### [What to do]
Write the listing out again word for word. Pictures do not belong in the copy.

### [Entries supplied]
== Segment start ==

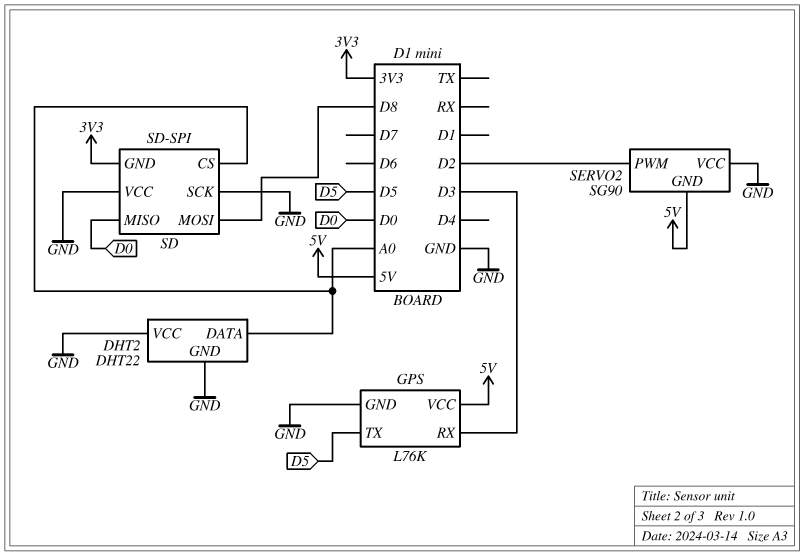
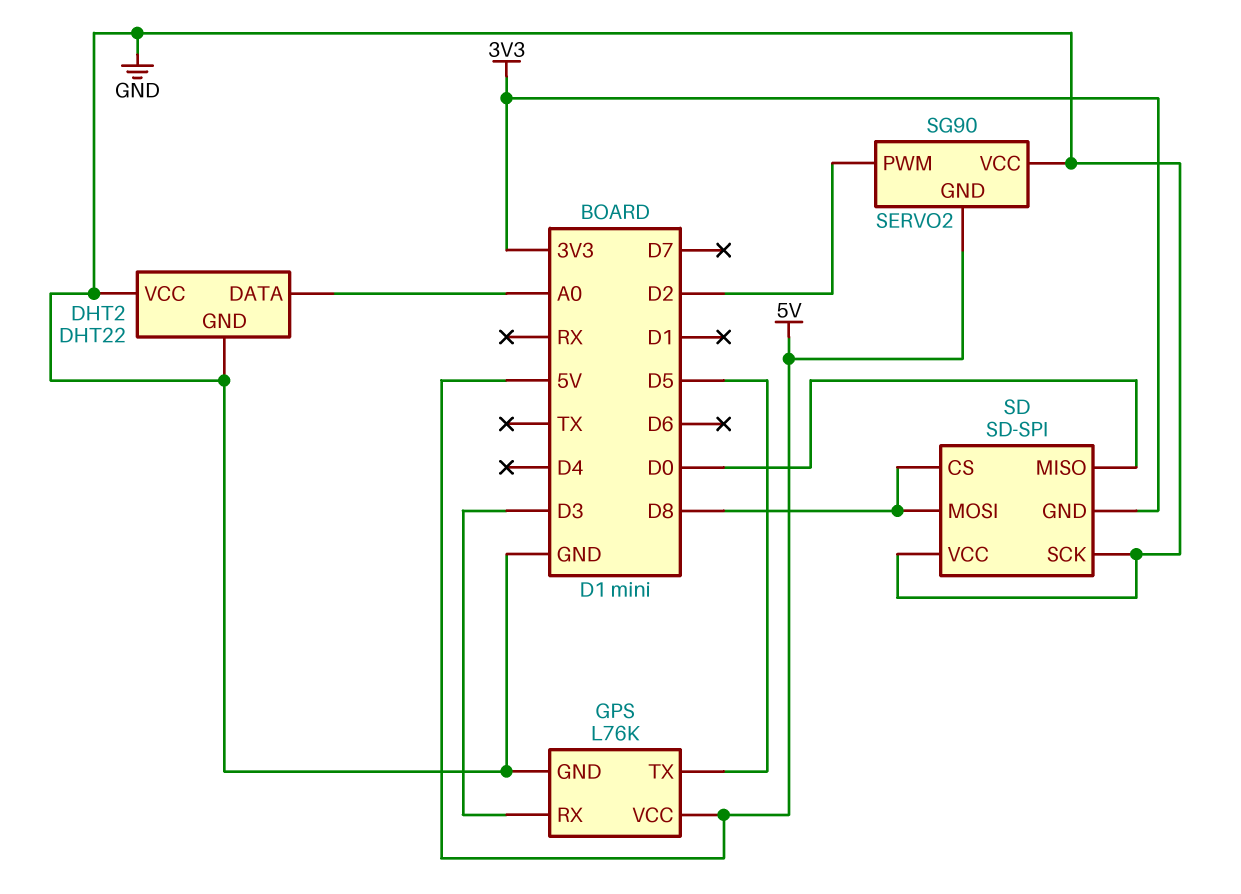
SD pin CS: A0 -> D8

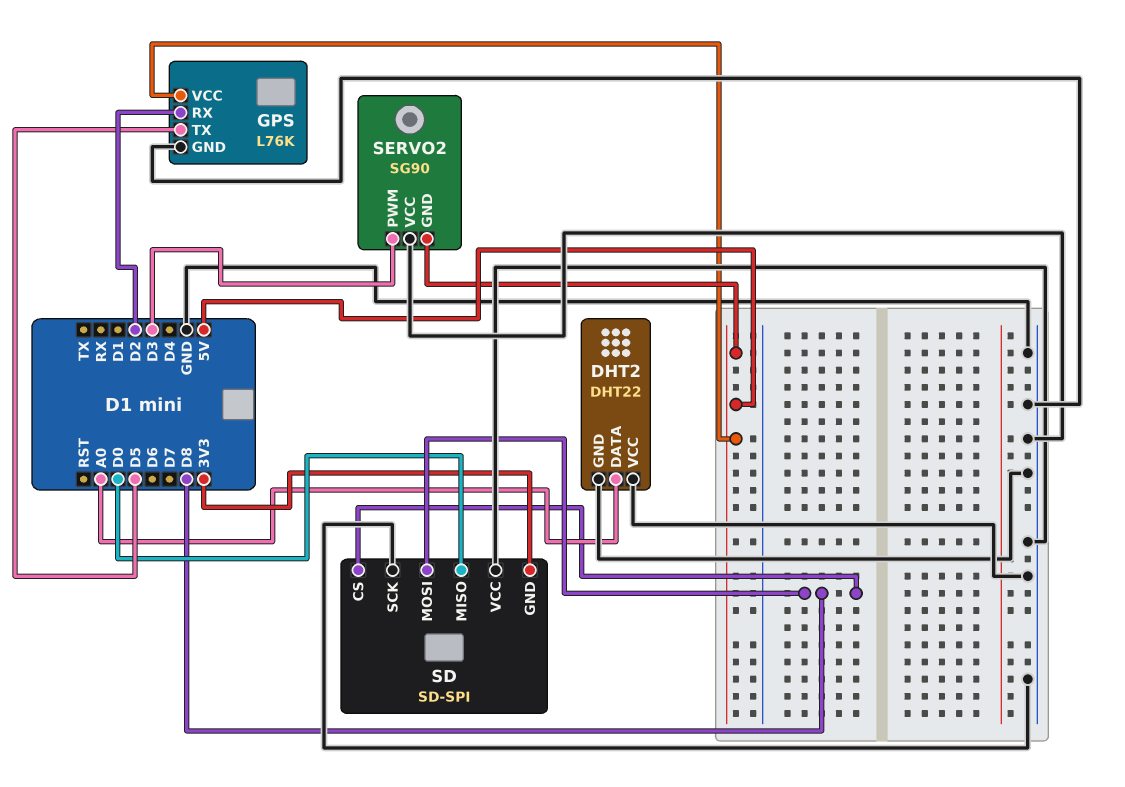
GPS pin RX: D3 -> D2
SERVO2 pin PWM: D2 -> D3

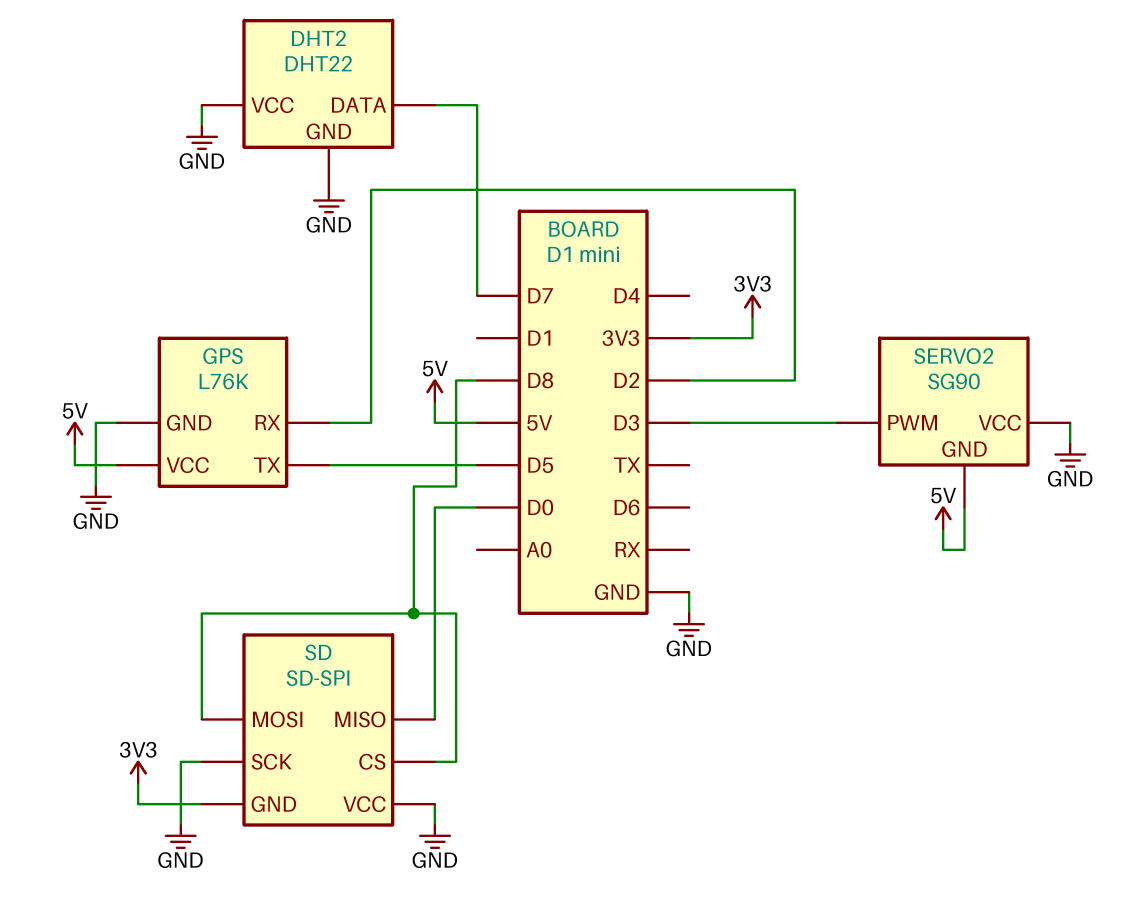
DHT2 pin DATA: A0 -> D7

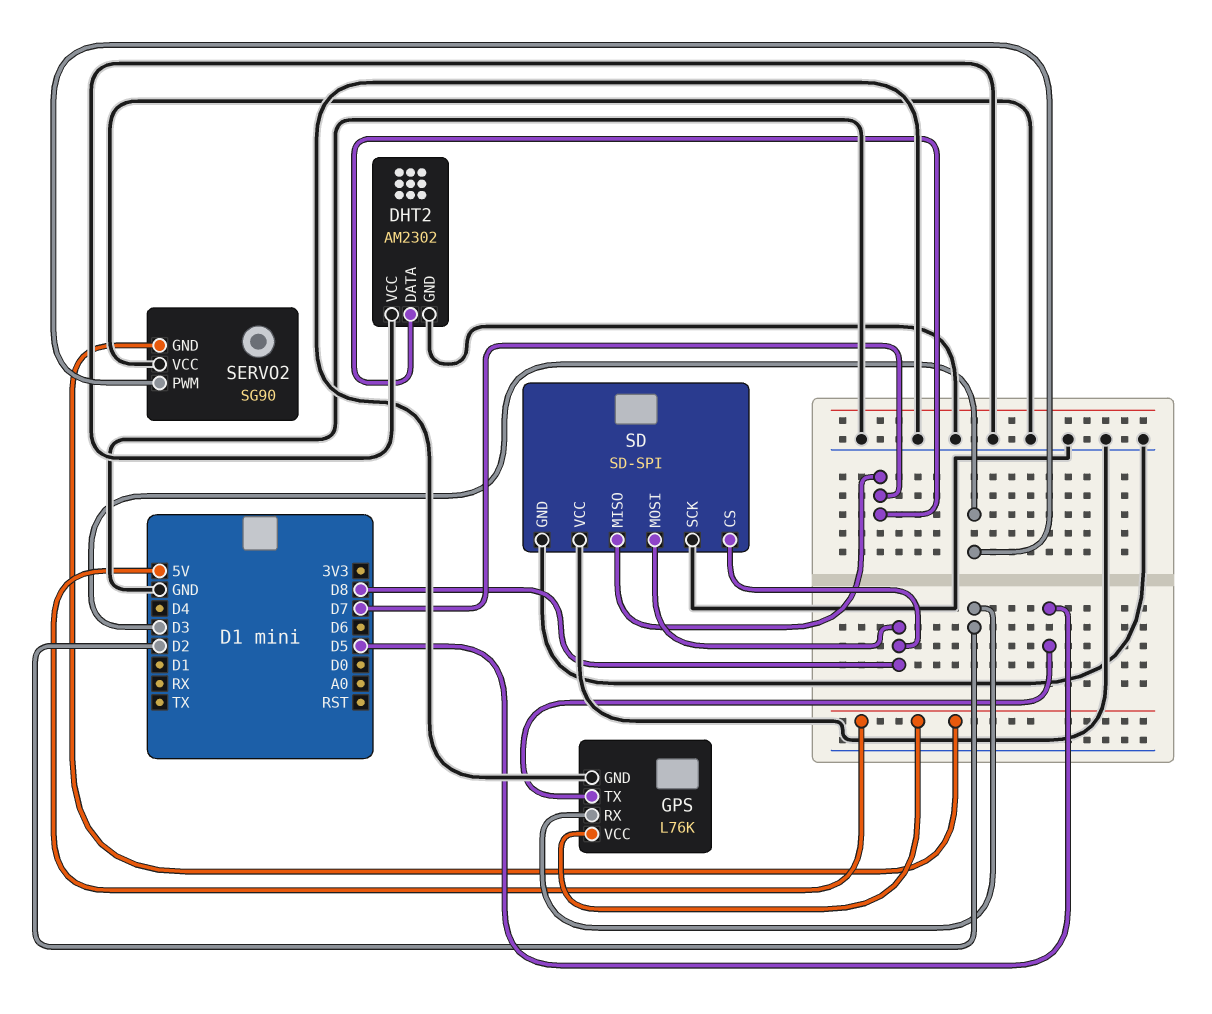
DHT2: DHT22 -> AM2302
SD pin GND: 3V3 -> GND
SD pin MISO: D0 -> D7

== Segment end ==

### [Answer box]
SD pin CS: A0 -> D8

GPS pin RX: D3 -> D2
SERVO2 pin PWM: D2 -> D3

DHT2 pin DATA: A0 -> D7

DHT2: DHT22 -> AM2302
SD pin GND: 3V3 -> GND
SD pin MISO: D0 -> D7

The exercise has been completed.